**WHAT IS EXPECTED:** Your answer should consist solely of the lines from the first line of the data through the line with "yellow rectangle: rotated", each reproduced exactly.

**INPUT:**
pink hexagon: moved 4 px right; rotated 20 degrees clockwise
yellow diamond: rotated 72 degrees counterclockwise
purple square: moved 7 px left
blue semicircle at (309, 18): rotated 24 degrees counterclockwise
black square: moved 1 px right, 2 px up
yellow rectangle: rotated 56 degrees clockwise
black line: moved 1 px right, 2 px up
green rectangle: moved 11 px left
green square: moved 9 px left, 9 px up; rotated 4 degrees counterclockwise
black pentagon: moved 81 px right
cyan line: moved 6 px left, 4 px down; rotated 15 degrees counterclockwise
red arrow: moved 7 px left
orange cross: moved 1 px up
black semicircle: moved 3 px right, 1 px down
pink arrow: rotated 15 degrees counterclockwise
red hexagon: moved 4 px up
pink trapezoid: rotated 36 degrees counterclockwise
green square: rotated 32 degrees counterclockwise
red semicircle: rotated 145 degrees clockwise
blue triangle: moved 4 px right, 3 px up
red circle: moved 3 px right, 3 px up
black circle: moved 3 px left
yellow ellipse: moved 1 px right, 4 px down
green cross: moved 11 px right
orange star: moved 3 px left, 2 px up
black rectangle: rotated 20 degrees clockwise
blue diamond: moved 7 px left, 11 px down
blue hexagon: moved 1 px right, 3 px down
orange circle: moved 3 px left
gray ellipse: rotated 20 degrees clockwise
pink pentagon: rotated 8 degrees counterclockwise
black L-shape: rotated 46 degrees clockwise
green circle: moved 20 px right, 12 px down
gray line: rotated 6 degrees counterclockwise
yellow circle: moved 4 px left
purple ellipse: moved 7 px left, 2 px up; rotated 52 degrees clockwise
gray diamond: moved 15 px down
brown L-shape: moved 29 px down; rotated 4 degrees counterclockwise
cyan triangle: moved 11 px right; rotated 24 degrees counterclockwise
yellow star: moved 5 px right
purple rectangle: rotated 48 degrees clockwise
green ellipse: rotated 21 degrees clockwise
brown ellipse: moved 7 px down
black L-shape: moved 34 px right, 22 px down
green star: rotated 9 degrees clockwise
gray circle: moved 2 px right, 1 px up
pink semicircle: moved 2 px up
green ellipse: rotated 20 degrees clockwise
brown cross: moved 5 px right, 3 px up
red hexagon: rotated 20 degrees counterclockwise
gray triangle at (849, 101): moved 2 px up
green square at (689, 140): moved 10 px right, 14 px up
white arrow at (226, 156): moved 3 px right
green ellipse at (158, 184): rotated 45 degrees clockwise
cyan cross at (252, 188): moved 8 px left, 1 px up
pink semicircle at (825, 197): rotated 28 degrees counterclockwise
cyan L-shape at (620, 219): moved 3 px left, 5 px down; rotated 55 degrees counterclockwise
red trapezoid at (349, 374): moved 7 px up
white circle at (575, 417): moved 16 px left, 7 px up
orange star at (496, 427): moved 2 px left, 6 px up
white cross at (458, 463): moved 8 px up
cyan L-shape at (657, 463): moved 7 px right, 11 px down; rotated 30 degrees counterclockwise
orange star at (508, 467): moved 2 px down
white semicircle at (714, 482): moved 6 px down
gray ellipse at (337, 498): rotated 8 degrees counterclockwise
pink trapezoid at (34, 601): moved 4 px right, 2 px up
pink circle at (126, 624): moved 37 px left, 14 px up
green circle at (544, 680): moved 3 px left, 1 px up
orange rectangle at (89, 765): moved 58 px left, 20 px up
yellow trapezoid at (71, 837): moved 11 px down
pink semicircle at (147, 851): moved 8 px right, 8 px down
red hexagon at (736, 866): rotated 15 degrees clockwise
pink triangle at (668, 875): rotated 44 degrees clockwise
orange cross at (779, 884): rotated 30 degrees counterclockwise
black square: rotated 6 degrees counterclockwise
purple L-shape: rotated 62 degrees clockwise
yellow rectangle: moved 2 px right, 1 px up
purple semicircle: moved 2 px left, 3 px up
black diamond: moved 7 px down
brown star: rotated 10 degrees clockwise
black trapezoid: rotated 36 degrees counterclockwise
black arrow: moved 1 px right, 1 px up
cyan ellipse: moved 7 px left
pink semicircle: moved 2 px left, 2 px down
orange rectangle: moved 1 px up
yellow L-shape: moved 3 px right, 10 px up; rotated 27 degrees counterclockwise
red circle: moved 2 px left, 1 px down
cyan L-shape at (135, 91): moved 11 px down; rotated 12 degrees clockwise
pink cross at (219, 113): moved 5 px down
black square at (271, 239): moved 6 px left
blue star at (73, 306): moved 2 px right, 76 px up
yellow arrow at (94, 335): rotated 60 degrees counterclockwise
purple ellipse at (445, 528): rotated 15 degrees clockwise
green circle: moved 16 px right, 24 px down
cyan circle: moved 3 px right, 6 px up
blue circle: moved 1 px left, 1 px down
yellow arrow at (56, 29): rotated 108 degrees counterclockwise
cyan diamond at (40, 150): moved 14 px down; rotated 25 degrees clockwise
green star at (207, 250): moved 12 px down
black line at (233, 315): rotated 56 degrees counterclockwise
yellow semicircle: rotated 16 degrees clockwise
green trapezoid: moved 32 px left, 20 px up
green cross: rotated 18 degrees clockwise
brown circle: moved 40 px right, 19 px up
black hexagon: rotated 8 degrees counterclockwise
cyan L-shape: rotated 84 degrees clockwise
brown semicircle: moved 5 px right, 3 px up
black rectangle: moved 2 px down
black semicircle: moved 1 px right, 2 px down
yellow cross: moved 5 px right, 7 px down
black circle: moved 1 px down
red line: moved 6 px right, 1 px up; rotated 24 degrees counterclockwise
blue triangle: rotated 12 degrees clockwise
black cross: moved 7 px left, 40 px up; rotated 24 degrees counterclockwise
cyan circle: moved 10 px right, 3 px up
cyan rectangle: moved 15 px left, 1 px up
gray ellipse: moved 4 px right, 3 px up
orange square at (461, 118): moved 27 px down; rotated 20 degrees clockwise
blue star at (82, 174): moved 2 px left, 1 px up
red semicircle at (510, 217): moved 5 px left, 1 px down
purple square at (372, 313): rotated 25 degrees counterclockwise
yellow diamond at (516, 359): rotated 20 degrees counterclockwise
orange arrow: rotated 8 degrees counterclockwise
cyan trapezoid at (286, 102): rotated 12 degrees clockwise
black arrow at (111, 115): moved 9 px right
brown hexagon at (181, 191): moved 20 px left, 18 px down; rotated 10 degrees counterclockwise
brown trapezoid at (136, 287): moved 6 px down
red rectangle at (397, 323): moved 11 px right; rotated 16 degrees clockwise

**RESPONSE TO THIS EXERCISE:**
pink hexagon: moved 4 px right; rotated 20 degrees clockwise
yellow diamond: rotated 72 degrees counterclockwise
purple square: moved 7 px left
blue semicircle at (309, 18): rotated 24 degrees counterclockwise
black square: moved 1 px right, 2 px up
yellow rectangle: rotated 56 degrees clockwise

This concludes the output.